WHAT NEEDS TO BE DONE: Your answer must be the full listing, reproduced exactly, minus any pictures.

DATA FOR ANALYSIS:
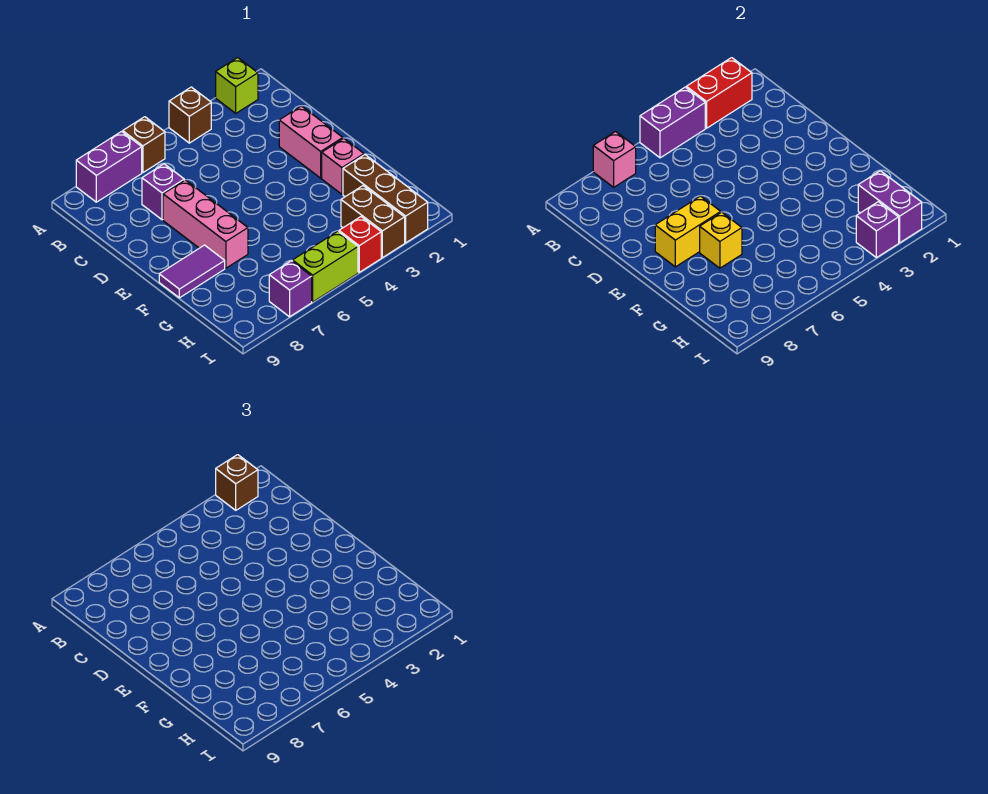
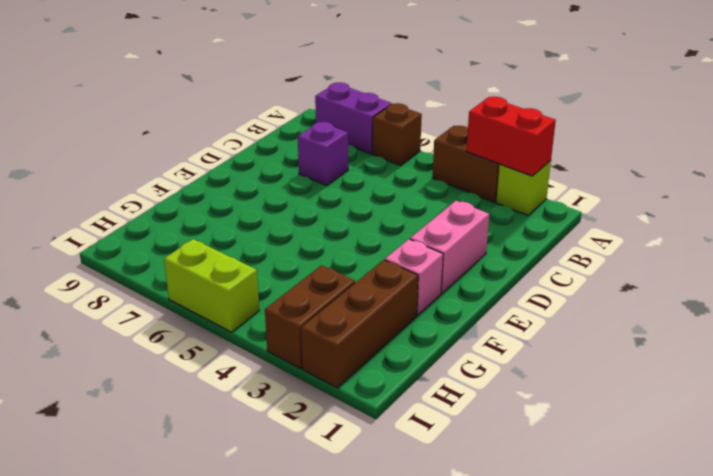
brown 1x2 brick [432,126,500,202] -> brown 1x1 brick [169,87,211,143]
none -> pink 1x3 brick [163,180,248,268]
none -> purple 1x2 tile [159,245,225,298]
none -> red 1x1 brick [339,217,381,272]

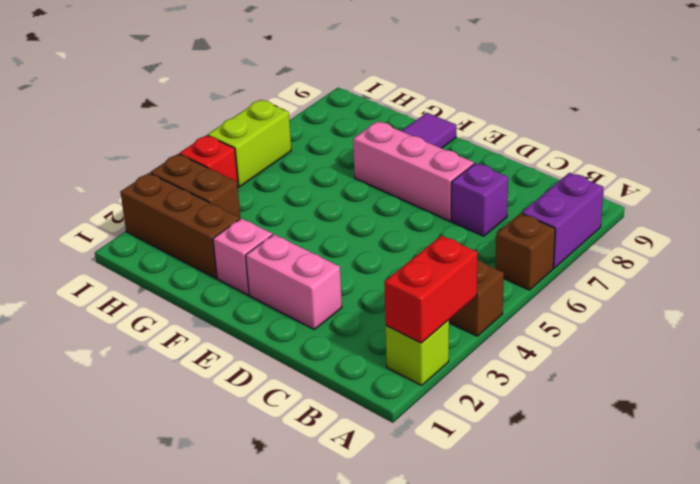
none -> purple 1x1 brick [269,261,312,317]
none -> purple 1x2 brick [640,87,705,158]
none -> pink 1x1 brick [593,132,636,187]

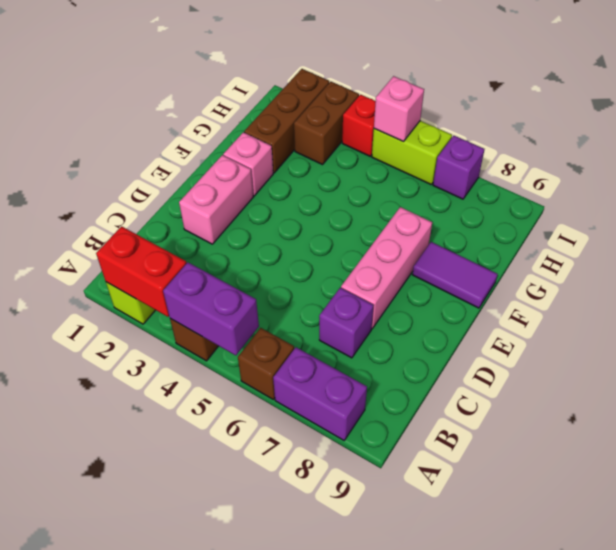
pink 1x1 brick [374,76,424,141] -> pink 1x1 brick moved to [593,132,636,187]
none -> yellow 1x2 brick [655,196,721,267]
none -> yellow 1x1 brick [700,212,742,268]
none -> purple 1x2 brick [858,171,922,243]

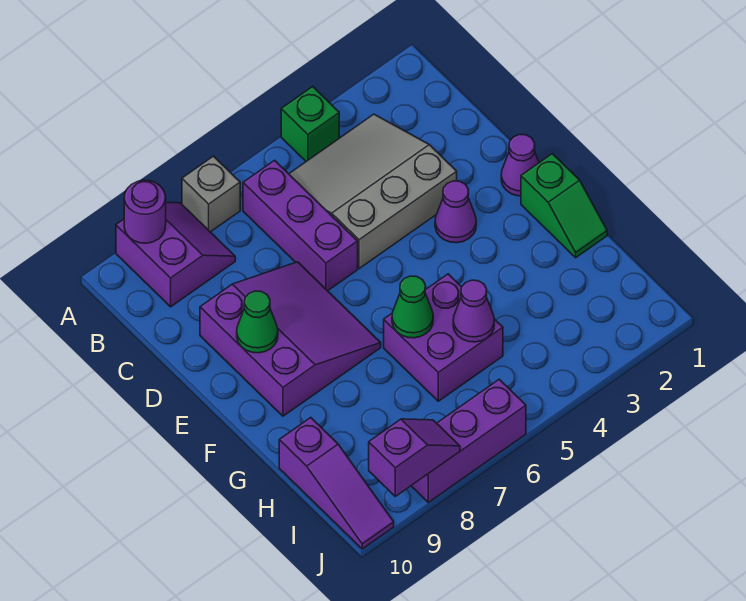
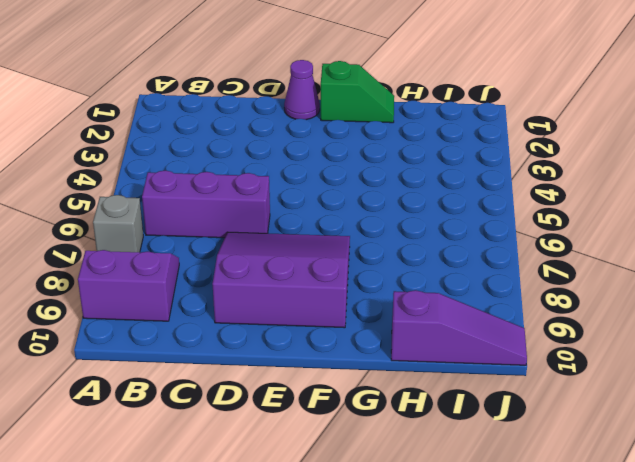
none -> green 1x1 brick [281,86,339,161]
none -> grey 3x3 slope [289,114,457,269]
none -> purple 1x1 cone [435,181,476,243]

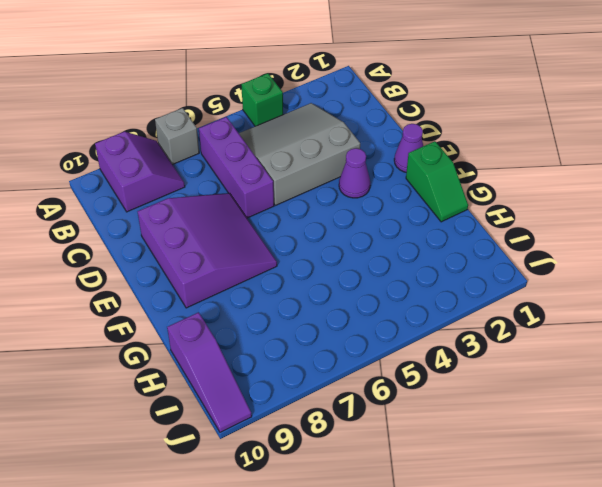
none -> purple 2x2 brick [384,274,503,401]
none -> purple 1x3 brick [411,379,526,502]
none -> purple 1x1 round brick [124,180,166,243]

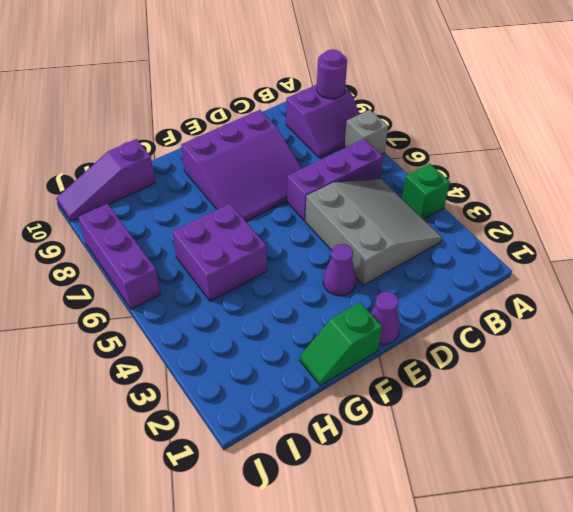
none -> green 1x1 cone [237,291,278,353]
none -> green 1x1 cone [392,276,433,338]
none -> purple 1x1 cone [453,280,494,342]

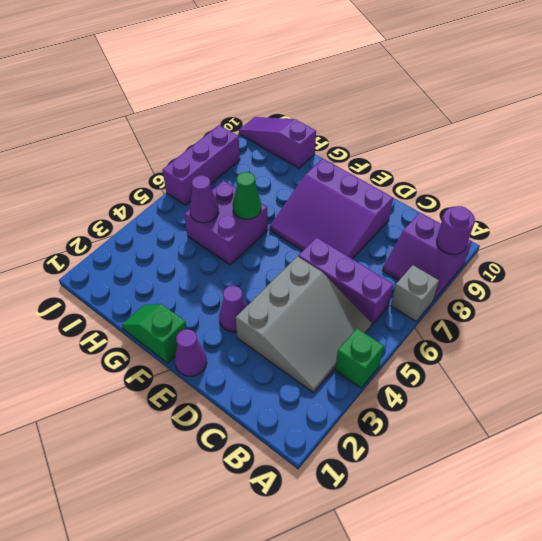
none -> green 1x1 cone [237,291,278,353]
none -> purple 1x2 slope [369,419,460,496]

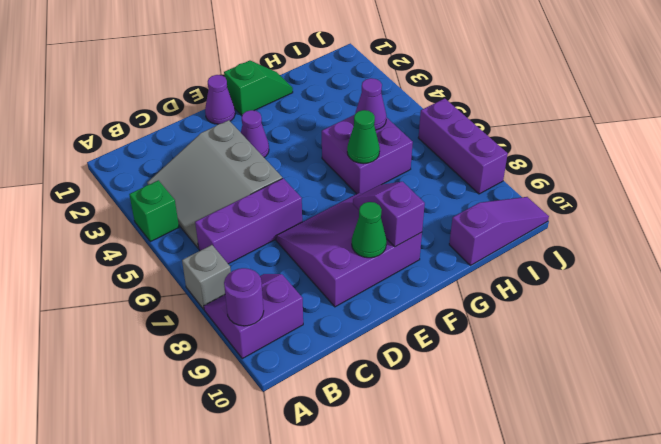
purple 1x2 slope [353,182,425,247] -> purple 1x2 slope moved to [369,419,460,496]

REPLY TO THE EXERCISE:
brown 1x2 brick [432,126,500,202] -> brown 1x1 brick [169,87,211,143]
none -> pink 1x3 brick [163,180,248,268]
none -> purple 1x2 tile [159,245,225,298]
none -> red 1x1 brick [339,217,381,272]

none -> purple 1x1 brick [269,261,312,317]
none -> purple 1x2 brick [640,87,705,158]
none -> pink 1x1 brick [593,132,636,187]

pink 1x1 brick [374,76,424,141] -> pink 1x1 brick moved to [593,132,636,187]
none -> yellow 1x2 brick [655,196,721,267]
none -> yellow 1x1 brick [700,212,742,268]
none -> purple 1x2 brick [858,171,922,243]

none -> green 1x1 brick [281,86,339,161]
none -> grey 3x3 slope [289,114,457,269]
none -> purple 1x1 cone [435,181,476,243]

none -> purple 2x2 brick [384,274,503,401]
none -> purple 1x3 brick [411,379,526,502]
none -> purple 1x1 round brick [124,180,166,243]

none -> green 1x1 cone [237,291,278,353]
none -> green 1x1 cone [392,276,433,338]
none -> purple 1x1 cone [453,280,494,342]

none -> green 1x1 cone [237,291,278,353]
none -> purple 1x2 slope [369,419,460,496]

purple 1x2 slope [353,182,425,247] -> purple 1x2 slope moved to [369,419,460,496]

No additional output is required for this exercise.